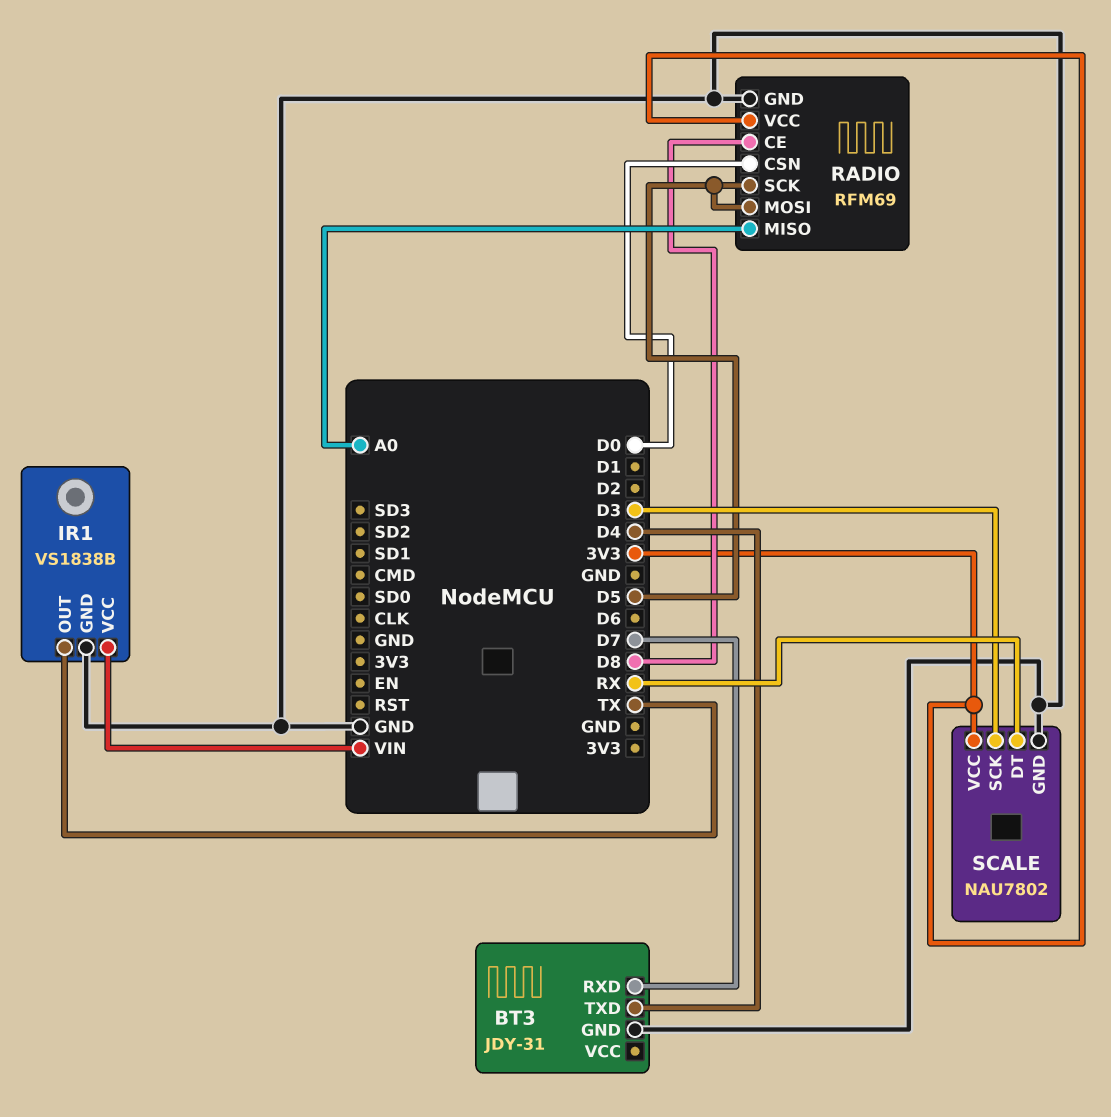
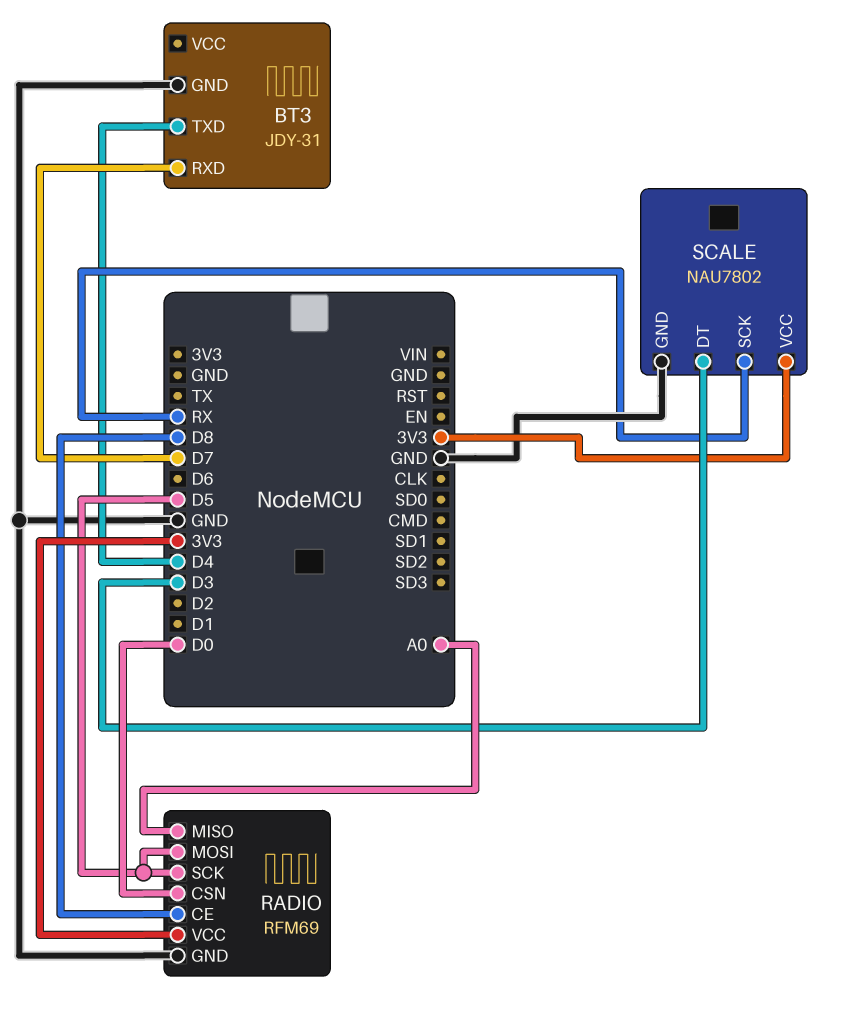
IR1: VS1838B -> none
IR1 pin GND: GND -> none
IR1 pin OUT: TX -> none
IR1 pin VCC: VIN -> none
SCALE pin DT: RX -> D3
SCALE pin SCK: D3 -> RX

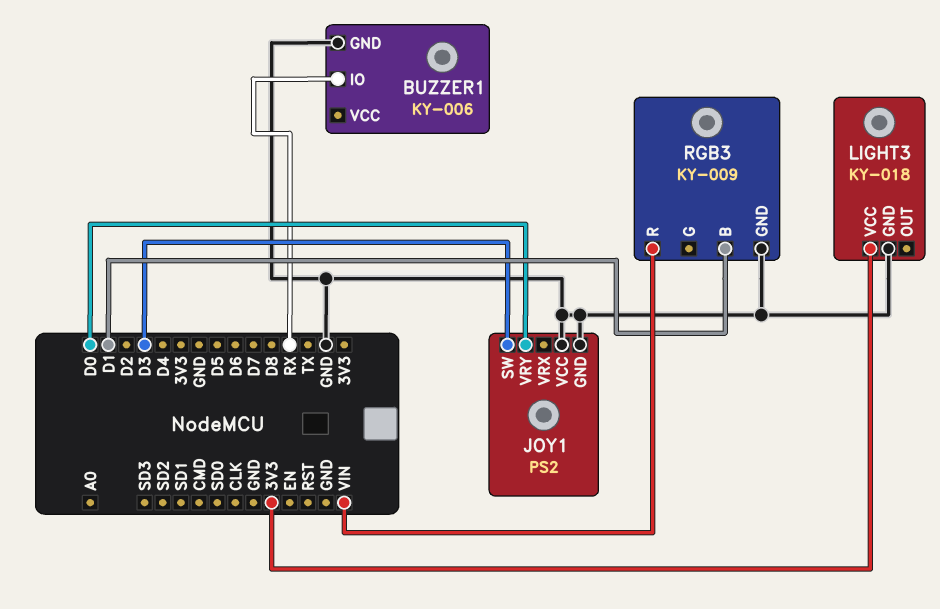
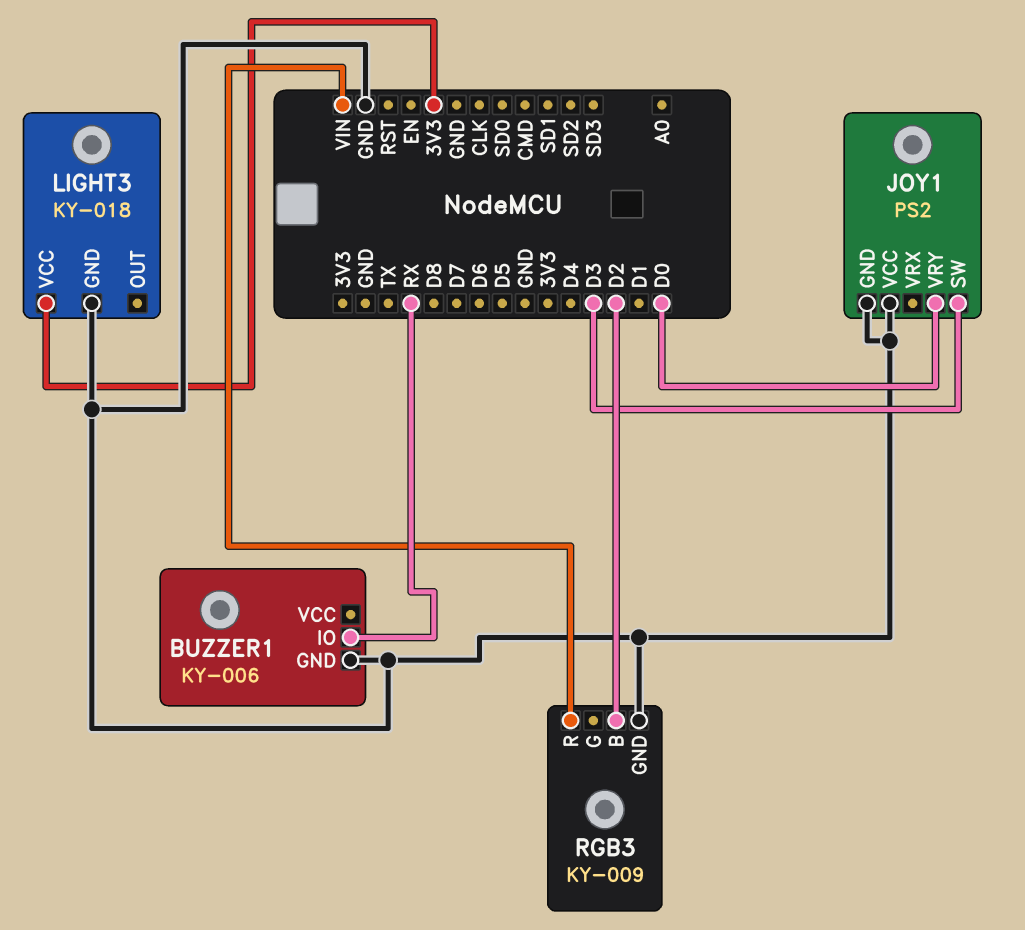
RGB3 pin B: D1 -> D2

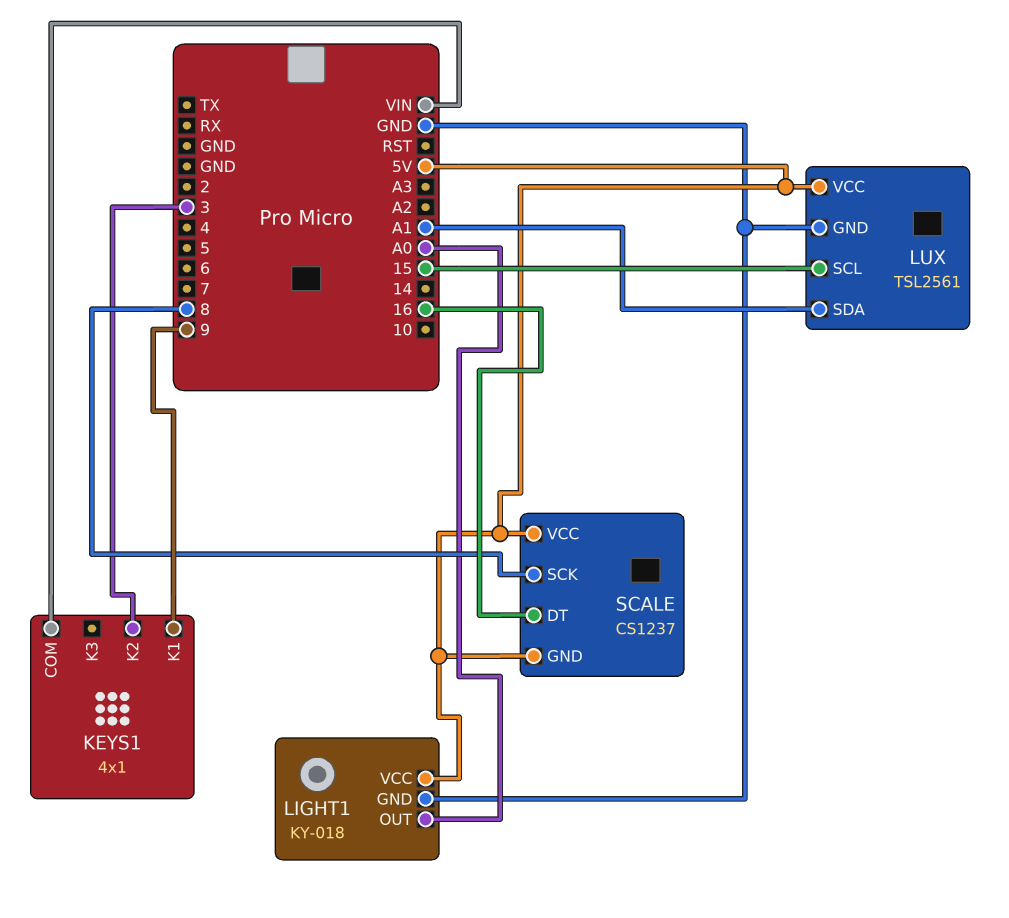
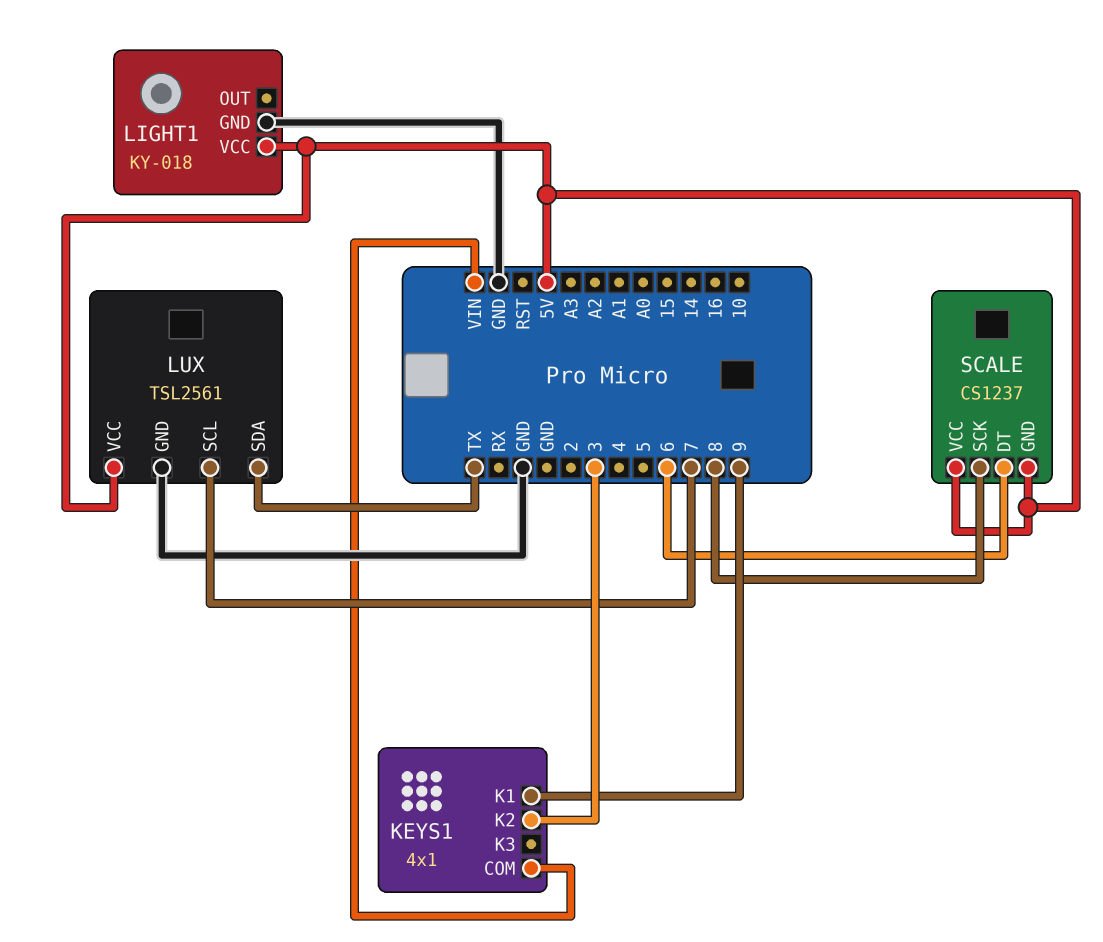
LIGHT1 pin OUT: A0 -> none
LUX pin SCL: 15 -> 7
LUX pin SDA: A1 -> TX
SCALE pin DT: 16 -> 6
--------------------
▶ _Exercise brief_
If any image appears in the entries, omit it and return the rest verbatim.

▶ _Answer section_
IR1: VS1838B -> none
IR1 pin GND: GND -> none
IR1 pin OUT: TX -> none
IR1 pin VCC: VIN -> none
SCALE pin DT: RX -> D3
SCALE pin SCK: D3 -> RX

RGB3 pin B: D1 -> D2

LIGHT1 pin OUT: A0 -> none
LUX pin SCL: 15 -> 7
LUX pin SDA: A1 -> TX
SCALE pin DT: 16 -> 6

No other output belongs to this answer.